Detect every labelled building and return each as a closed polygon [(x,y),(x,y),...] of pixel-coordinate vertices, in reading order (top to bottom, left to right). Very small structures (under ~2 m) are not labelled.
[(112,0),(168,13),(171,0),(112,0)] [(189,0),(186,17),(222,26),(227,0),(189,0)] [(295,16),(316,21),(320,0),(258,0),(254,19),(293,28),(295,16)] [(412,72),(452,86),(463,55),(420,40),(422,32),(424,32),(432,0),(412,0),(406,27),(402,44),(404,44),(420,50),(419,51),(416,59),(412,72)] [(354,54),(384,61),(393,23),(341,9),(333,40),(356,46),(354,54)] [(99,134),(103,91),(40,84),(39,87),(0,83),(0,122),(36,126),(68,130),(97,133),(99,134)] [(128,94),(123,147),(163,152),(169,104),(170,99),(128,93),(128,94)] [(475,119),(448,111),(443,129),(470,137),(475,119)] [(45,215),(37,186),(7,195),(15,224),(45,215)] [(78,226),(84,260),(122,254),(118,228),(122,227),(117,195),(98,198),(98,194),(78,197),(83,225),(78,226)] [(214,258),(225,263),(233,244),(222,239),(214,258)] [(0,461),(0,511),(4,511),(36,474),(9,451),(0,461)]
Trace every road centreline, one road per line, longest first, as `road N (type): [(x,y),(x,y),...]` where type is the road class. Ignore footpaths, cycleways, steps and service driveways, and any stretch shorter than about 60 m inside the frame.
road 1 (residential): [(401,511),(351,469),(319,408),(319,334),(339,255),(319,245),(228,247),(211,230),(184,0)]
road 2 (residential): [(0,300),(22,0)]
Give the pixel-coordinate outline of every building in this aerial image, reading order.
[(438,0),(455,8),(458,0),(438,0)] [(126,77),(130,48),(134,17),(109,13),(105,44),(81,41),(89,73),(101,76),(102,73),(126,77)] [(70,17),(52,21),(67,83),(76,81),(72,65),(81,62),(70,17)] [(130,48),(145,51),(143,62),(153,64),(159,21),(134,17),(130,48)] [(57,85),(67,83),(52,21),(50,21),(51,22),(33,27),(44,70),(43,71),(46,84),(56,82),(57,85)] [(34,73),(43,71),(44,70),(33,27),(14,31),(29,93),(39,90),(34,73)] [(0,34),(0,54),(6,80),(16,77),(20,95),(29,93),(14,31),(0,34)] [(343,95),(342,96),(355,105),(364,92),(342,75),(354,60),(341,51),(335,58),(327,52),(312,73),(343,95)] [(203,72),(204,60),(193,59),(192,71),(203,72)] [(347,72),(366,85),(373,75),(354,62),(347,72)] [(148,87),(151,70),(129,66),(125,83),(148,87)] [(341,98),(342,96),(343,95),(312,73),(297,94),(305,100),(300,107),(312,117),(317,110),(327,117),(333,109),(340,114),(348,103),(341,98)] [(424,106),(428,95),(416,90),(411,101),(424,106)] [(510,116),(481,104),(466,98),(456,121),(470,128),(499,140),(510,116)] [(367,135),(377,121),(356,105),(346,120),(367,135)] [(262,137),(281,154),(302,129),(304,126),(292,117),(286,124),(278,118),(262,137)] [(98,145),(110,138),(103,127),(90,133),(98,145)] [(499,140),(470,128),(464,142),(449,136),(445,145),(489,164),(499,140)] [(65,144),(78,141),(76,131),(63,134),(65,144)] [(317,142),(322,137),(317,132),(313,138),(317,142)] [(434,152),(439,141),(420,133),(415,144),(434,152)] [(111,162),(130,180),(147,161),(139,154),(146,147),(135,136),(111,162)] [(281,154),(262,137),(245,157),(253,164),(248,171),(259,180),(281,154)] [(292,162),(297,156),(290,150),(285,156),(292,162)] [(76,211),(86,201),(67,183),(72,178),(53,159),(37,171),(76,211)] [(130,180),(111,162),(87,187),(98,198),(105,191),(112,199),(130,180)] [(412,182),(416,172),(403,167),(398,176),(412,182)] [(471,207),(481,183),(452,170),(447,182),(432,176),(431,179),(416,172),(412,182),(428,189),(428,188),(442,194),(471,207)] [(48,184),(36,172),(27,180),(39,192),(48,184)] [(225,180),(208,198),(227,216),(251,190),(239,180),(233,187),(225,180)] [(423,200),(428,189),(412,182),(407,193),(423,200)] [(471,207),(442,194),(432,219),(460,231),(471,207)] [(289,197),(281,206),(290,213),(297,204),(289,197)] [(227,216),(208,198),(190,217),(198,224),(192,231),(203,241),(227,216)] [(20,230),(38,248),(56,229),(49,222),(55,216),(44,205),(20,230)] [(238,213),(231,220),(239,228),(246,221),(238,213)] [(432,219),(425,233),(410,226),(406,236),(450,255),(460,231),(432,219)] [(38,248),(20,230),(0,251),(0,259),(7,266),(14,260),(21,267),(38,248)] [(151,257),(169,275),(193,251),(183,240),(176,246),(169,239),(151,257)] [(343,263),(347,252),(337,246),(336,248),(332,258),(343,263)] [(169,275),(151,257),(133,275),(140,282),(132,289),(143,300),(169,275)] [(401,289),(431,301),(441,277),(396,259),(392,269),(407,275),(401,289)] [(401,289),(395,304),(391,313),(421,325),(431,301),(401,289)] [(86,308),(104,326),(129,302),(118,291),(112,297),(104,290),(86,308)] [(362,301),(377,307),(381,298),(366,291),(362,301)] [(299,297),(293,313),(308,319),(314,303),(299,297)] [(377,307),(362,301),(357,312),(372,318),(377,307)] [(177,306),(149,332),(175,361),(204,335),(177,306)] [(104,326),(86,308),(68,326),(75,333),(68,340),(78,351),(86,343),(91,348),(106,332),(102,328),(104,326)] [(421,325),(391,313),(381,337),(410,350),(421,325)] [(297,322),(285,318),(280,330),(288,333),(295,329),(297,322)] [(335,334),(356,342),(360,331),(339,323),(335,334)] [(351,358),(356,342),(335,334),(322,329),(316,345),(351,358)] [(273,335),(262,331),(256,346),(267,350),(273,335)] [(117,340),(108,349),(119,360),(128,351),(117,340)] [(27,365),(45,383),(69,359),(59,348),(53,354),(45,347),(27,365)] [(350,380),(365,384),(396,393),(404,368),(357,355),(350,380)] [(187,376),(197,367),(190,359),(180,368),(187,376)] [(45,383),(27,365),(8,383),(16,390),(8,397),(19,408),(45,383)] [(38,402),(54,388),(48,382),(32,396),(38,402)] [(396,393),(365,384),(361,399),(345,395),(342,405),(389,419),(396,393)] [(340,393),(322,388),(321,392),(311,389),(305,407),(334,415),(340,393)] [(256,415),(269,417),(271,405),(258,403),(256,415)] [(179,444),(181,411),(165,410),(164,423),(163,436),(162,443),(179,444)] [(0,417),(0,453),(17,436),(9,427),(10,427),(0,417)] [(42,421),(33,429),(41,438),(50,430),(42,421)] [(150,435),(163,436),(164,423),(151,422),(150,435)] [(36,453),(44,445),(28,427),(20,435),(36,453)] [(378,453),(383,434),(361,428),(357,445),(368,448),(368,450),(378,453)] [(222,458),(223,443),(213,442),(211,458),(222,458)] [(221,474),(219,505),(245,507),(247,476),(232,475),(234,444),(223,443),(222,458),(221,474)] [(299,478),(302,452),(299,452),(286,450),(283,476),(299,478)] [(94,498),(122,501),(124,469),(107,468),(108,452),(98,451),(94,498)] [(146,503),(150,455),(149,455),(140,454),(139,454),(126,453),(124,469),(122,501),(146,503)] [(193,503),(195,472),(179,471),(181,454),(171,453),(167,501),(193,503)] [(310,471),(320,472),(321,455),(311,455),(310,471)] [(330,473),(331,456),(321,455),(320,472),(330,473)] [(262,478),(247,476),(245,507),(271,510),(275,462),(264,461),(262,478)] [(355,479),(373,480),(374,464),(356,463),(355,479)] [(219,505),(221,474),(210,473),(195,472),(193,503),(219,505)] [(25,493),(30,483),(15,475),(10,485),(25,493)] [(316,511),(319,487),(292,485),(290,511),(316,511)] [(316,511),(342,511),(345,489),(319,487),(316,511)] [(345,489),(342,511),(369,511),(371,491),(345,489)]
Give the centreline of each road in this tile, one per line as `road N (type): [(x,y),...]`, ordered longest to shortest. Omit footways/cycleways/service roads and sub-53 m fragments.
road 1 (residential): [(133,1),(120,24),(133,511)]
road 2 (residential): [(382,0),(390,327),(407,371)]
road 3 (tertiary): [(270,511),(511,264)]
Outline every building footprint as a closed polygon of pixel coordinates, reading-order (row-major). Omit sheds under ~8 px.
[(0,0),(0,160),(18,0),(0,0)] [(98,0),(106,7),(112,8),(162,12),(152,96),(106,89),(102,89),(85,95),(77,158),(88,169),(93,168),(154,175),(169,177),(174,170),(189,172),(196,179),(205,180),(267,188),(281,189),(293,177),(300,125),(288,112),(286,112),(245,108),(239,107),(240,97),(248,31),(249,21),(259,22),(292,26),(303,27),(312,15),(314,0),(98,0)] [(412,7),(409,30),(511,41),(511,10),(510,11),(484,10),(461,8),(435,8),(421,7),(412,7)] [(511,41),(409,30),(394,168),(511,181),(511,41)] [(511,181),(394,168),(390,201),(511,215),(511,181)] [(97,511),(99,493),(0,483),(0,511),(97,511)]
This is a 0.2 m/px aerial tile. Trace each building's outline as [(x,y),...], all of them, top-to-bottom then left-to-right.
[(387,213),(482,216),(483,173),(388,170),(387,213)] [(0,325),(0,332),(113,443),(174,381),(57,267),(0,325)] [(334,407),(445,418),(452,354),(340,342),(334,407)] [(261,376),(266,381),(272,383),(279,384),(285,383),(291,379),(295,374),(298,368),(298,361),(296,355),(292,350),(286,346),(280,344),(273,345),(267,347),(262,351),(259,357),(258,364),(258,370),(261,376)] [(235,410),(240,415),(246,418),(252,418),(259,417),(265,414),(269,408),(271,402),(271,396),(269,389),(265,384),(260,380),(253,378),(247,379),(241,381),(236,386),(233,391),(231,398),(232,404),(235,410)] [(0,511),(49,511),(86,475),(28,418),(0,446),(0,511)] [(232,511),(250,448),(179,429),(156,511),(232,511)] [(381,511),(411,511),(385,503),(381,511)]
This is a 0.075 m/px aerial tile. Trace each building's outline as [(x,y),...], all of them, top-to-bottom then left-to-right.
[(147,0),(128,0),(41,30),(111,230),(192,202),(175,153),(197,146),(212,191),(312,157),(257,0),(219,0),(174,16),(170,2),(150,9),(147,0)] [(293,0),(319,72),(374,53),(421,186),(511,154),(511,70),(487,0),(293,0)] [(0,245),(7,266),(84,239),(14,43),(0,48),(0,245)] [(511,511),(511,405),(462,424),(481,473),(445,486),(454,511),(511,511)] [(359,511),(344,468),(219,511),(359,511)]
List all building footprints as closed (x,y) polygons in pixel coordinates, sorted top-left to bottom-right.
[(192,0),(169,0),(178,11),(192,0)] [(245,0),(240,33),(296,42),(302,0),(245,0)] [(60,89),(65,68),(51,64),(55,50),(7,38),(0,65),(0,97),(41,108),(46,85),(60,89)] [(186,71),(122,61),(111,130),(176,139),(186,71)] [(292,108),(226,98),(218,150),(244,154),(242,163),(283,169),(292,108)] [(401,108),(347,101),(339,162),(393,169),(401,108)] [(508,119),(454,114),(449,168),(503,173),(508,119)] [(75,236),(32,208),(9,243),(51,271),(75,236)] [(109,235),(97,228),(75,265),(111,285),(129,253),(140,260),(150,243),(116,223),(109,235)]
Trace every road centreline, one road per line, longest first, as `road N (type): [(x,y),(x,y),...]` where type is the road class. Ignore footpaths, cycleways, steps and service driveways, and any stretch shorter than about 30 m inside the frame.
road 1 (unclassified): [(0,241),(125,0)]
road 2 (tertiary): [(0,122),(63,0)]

- What the exercise asks
Reproduce the material word for word, from its first line through the line that contains "road 2 (residential): [(0,300),(22,0)]", inclusive.

- Complete answer
Detect every labelled building and return each as a closed polygon [(x,y),(x,y),...] of pixel-coordinate vertices, in reading order (top to bottom, left to right). Very small structures (under ~2 m) are not labelled.
[(112,0),(168,13),(171,0),(112,0)] [(189,0),(186,17),(222,26),(227,0),(189,0)] [(295,16),(316,21),(320,0),(258,0),(254,19),(293,28),(295,16)] [(412,72),(452,86),(463,55),(420,40),(422,32),(424,32),(432,0),(412,0),(406,27),(402,44),(404,44),(420,50),(419,51),(416,59),(412,72)] [(354,54),(384,61),(393,23),(341,9),(333,40),(356,46),(354,54)] [(99,134),(103,91),(40,84),(39,87),(0,83),(0,122),(36,126),(68,130),(97,133),(99,134)] [(128,94),(123,147),(163,152),(169,104),(170,99),(128,93),(128,94)] [(475,119),(448,111),(443,129),(470,137),(475,119)] [(45,215),(37,186),(7,195),(15,224),(45,215)] [(78,226),(84,260),(122,254),(118,228),(122,227),(117,195),(98,198),(98,194),(78,197),(83,225),(78,226)] [(214,258),(225,263),(233,244),(222,239),(214,258)] [(0,461),(0,511),(4,511),(36,474),(9,451),(0,461)]
Trace every road centreline, one road per line, longest first, as `road N (type): [(x,y),(x,y),...]` where type is the road class. Ignore footpaths, cycleways, steps and service driveways, and any stretch shorter than about 60 m inside the frame.
road 1 (residential): [(401,511),(351,469),(319,408),(319,334),(339,255),(319,245),(228,247),(211,230),(184,0)]
road 2 (residential): [(0,300),(22,0)]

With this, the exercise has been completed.